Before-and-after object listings
━━━━━━━━━━━━━━━━

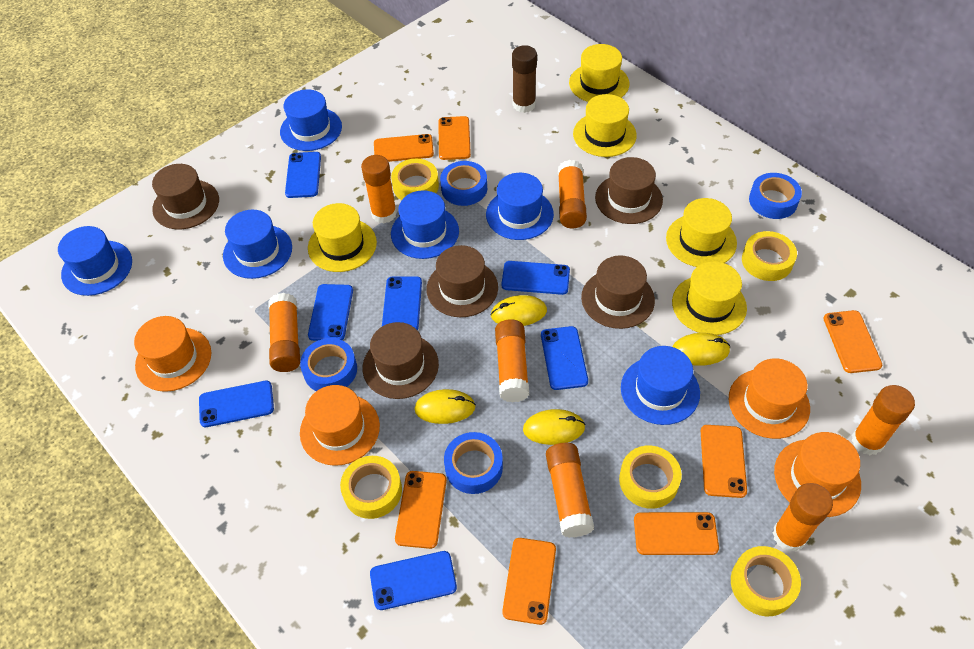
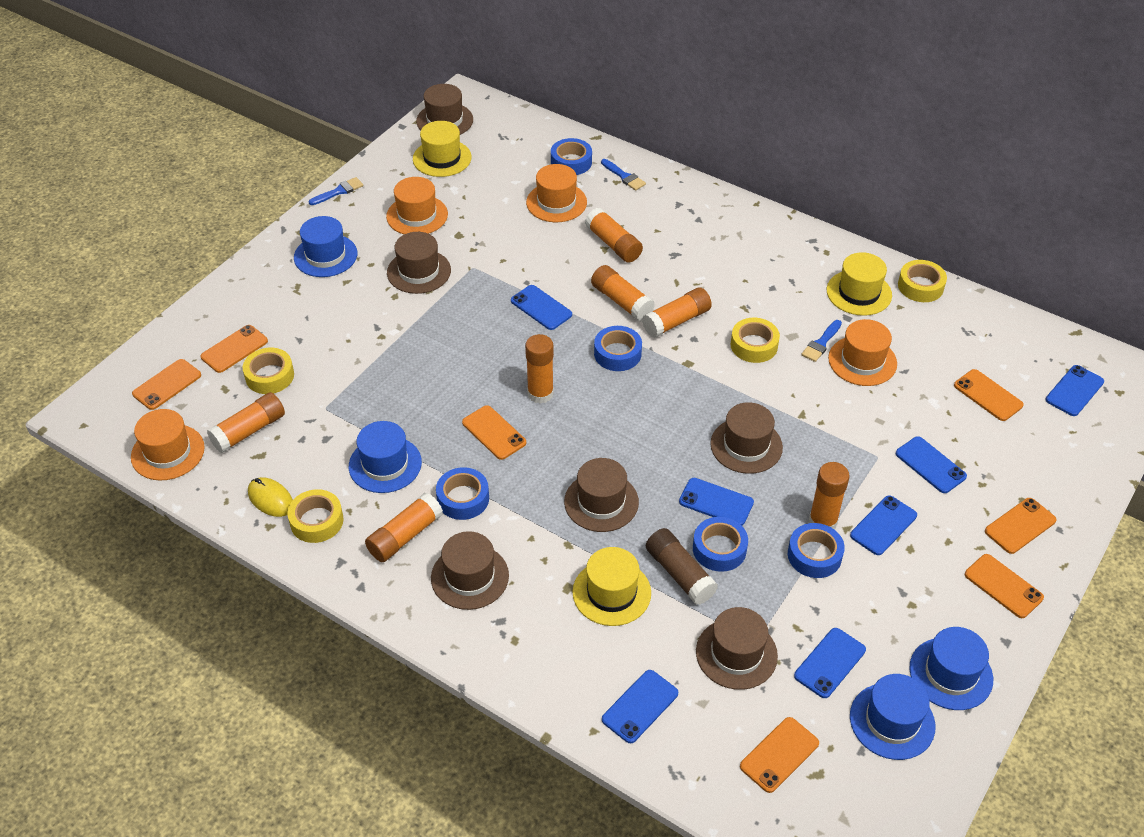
blue brush: 0 -> 3
blue hat: 6 -> 4
blue tape: 4 -> 5
brown hat: 5 -> 6
yellow hat: 5 -> 3
yellow mouse: 4 -> 1
yellow tape: 5 -> 4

━━━━━━━━━━━━━━━━

■ **Exercise goal**
Could you reproduce all of the data above exactly and skip any image?

■ **Written solution**
blue brush: 0 -> 3
blue hat: 6 -> 4
blue tape: 4 -> 5
brown hat: 5 -> 6
yellow hat: 5 -> 3
yellow mouse: 4 -> 1
yellow tape: 5 -> 4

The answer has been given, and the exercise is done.